• _TASK DETAILS_: Copy out everything from the start of the records down to and including the line containing "The width and height of the screenshot is (960, 540). I". Leave the pictures out.

##### PROVIDED INFORMATION #####

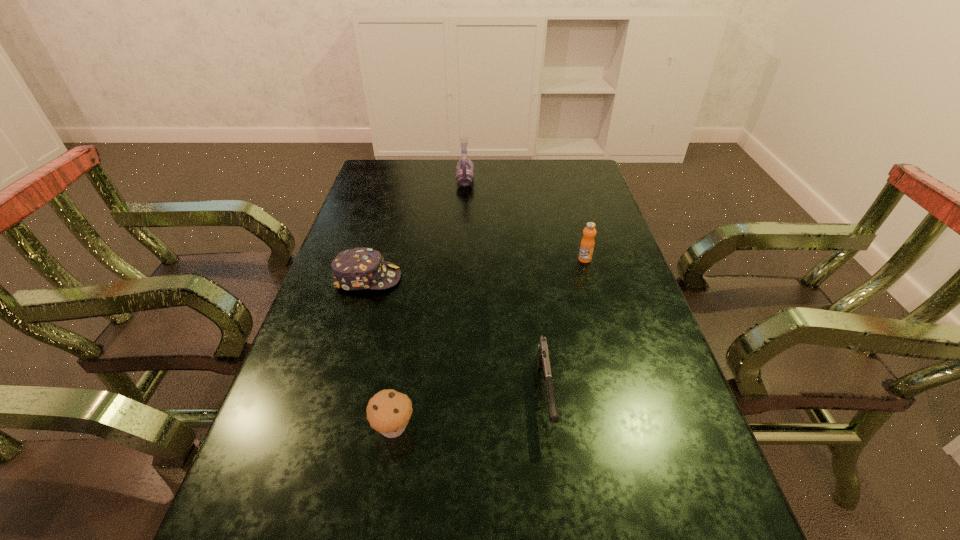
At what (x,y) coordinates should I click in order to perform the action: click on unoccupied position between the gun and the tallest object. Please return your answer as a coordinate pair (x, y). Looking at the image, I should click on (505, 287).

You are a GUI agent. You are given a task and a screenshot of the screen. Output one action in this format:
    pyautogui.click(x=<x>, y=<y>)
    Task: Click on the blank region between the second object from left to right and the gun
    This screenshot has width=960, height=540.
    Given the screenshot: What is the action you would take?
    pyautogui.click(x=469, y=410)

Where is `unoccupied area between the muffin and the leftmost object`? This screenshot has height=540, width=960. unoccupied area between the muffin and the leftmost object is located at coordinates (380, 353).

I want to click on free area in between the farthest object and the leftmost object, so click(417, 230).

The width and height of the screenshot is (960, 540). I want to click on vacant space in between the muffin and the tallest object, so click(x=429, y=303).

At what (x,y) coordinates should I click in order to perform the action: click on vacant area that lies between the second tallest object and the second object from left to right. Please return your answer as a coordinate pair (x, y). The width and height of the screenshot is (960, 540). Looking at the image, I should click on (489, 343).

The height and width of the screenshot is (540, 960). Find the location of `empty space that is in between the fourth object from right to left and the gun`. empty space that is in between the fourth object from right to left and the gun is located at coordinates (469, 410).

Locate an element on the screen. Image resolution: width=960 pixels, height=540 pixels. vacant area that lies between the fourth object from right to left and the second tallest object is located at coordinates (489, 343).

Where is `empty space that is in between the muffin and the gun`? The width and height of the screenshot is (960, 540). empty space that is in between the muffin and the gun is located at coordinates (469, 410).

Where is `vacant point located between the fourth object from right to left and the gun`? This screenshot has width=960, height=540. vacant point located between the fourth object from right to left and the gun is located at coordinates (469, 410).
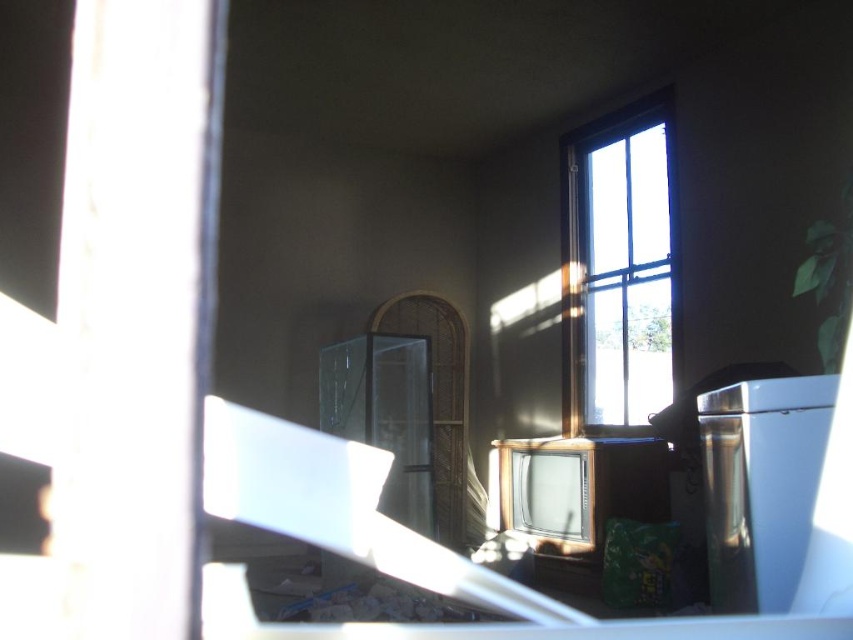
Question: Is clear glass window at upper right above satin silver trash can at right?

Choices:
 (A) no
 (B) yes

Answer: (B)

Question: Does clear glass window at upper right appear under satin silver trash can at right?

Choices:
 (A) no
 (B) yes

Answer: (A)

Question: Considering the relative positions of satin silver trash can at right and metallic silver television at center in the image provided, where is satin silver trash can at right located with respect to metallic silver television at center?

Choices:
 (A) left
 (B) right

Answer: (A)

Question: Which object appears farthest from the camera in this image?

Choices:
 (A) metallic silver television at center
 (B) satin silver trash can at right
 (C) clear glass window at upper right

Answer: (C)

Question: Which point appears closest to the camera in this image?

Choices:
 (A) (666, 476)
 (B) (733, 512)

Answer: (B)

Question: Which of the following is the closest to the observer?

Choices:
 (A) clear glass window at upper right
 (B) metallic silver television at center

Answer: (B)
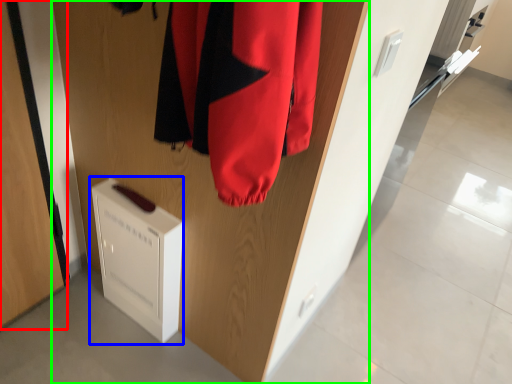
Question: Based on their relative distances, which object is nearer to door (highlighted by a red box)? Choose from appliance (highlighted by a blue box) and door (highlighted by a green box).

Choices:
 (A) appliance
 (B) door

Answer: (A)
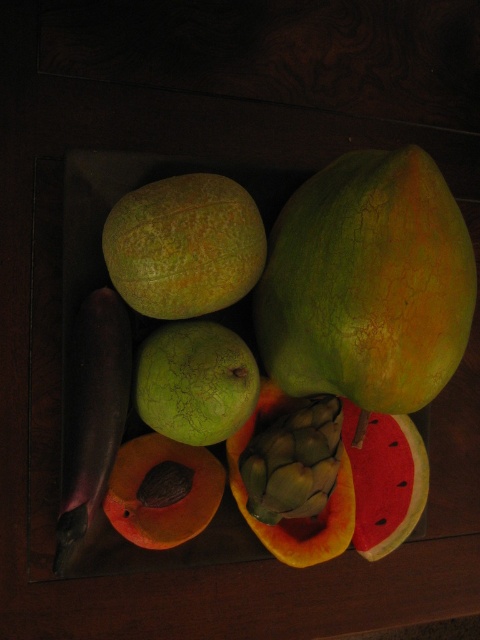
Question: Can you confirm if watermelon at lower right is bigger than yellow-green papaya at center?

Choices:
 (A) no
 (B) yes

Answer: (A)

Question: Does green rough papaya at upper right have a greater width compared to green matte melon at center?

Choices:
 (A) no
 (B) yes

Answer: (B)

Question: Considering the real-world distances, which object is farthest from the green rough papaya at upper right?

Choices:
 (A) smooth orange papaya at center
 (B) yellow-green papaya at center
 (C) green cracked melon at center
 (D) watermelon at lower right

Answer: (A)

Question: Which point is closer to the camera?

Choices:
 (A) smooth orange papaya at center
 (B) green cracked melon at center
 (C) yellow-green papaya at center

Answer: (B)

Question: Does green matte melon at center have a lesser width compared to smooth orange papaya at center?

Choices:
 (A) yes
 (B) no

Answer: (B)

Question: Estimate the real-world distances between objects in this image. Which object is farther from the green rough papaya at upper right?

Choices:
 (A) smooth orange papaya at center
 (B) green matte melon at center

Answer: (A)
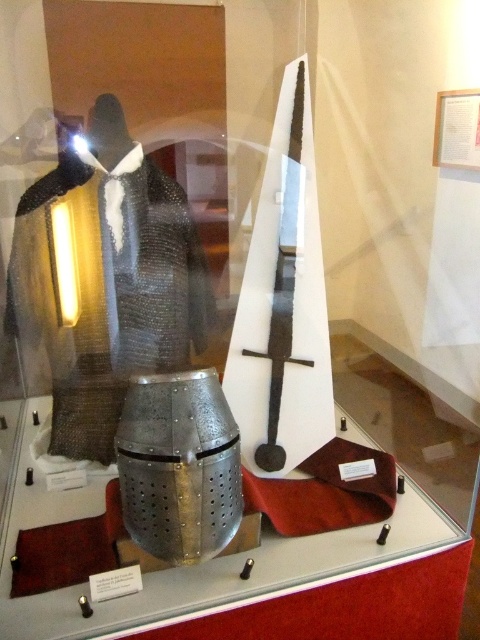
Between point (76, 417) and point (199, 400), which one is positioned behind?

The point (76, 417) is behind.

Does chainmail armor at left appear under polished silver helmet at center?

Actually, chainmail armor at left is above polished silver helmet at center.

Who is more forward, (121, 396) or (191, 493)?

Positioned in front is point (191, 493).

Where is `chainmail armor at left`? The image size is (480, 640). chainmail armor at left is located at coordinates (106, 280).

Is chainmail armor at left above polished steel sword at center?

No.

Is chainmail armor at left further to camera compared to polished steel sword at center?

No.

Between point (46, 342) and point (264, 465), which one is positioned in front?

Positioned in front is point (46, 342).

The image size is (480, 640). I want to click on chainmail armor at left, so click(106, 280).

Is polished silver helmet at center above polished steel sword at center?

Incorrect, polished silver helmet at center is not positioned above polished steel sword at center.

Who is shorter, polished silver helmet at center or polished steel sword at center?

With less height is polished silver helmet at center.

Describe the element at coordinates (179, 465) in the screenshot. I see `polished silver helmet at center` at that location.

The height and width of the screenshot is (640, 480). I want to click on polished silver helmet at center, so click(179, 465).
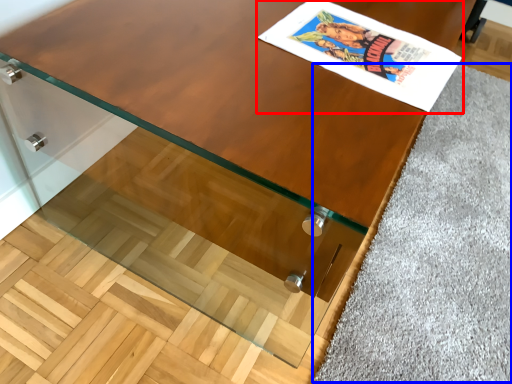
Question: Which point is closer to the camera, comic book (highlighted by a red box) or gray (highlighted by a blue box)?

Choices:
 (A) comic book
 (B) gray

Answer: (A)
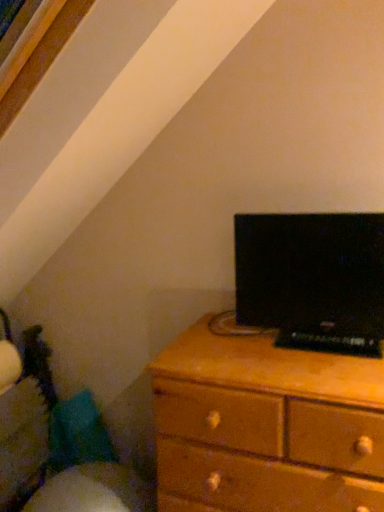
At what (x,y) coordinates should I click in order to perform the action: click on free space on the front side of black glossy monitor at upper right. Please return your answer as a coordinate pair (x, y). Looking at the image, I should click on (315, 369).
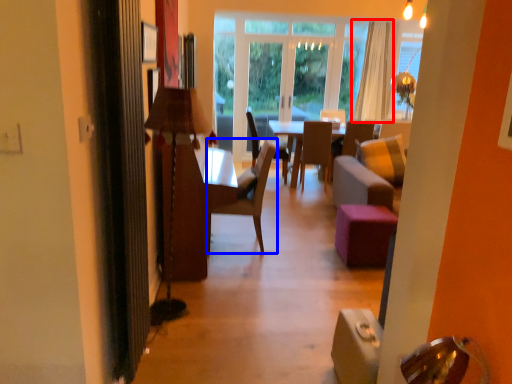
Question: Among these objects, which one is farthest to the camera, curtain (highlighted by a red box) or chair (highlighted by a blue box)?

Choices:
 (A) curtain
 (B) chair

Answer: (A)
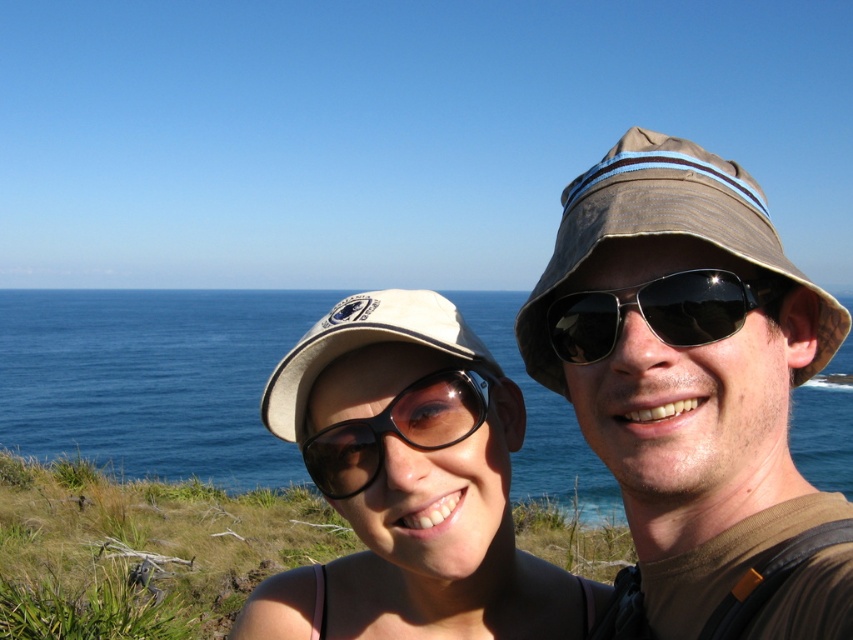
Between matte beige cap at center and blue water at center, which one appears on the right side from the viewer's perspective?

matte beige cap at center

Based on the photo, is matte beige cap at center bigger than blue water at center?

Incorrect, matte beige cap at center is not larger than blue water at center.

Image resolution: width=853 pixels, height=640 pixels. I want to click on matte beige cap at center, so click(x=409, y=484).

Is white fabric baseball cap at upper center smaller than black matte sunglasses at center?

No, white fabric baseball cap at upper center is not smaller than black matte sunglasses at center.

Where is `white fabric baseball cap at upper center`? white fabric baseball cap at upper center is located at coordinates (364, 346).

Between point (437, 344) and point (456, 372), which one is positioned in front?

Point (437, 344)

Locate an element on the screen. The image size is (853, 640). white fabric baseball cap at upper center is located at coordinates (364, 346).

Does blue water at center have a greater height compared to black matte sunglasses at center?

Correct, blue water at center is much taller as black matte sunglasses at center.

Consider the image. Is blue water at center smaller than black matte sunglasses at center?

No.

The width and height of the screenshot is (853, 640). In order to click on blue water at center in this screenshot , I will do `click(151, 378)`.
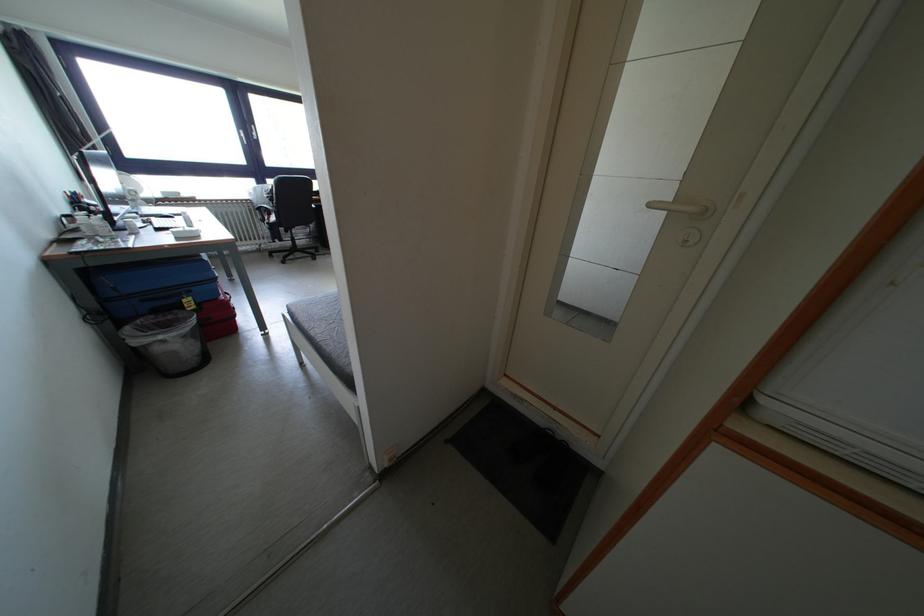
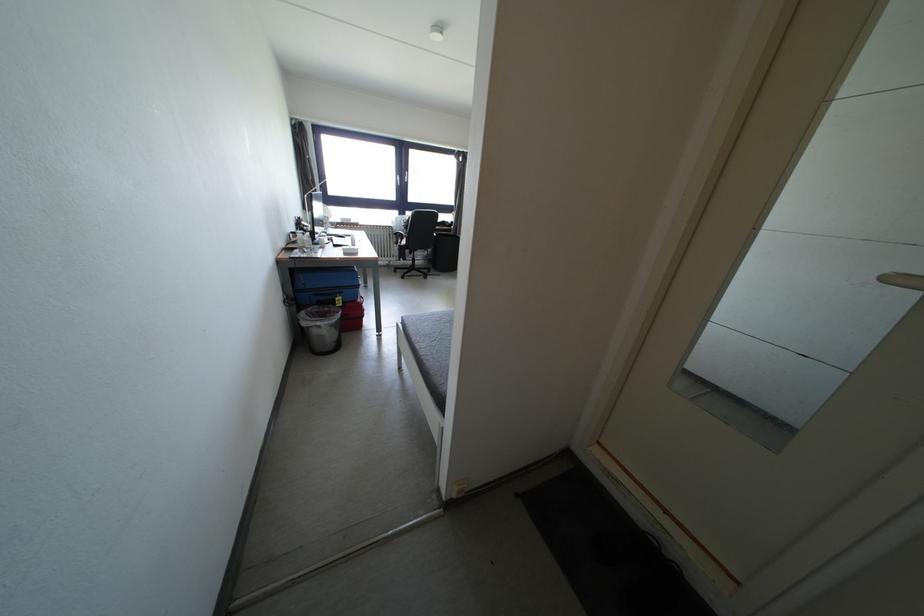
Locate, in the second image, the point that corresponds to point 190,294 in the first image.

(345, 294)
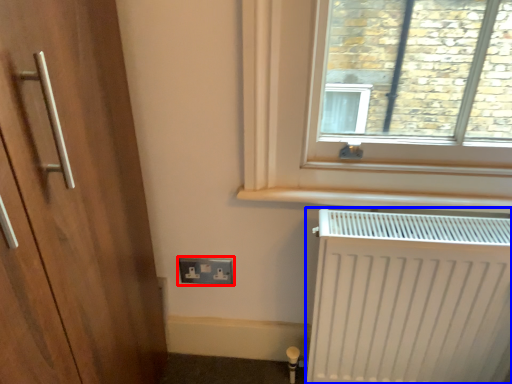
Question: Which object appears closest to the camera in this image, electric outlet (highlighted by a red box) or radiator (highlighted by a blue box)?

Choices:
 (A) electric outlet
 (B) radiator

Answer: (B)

#####

• _EXPECTED ANSWER_:
At what (x,y) coordinates should I click in order to perform the action: click on unoccupied position between the gun and the tallest object. Please return your answer as a coordinate pair (x, y). Looking at the image, I should click on (505, 287).

You are a GUI agent. You are given a task and a screenshot of the screen. Output one action in this format:
    pyautogui.click(x=<x>, y=<y>)
    Task: Click on the blank region between the second object from left to right and the gun
    This screenshot has width=960, height=540.
    Given the screenshot: What is the action you would take?
    pyautogui.click(x=469, y=410)

Where is `unoccupied area between the muffin and the leftmost object`? This screenshot has height=540, width=960. unoccupied area between the muffin and the leftmost object is located at coordinates (380, 353).

I want to click on free area in between the farthest object and the leftmost object, so click(417, 230).

The width and height of the screenshot is (960, 540). I want to click on vacant space in between the muffin and the tallest object, so click(x=429, y=303).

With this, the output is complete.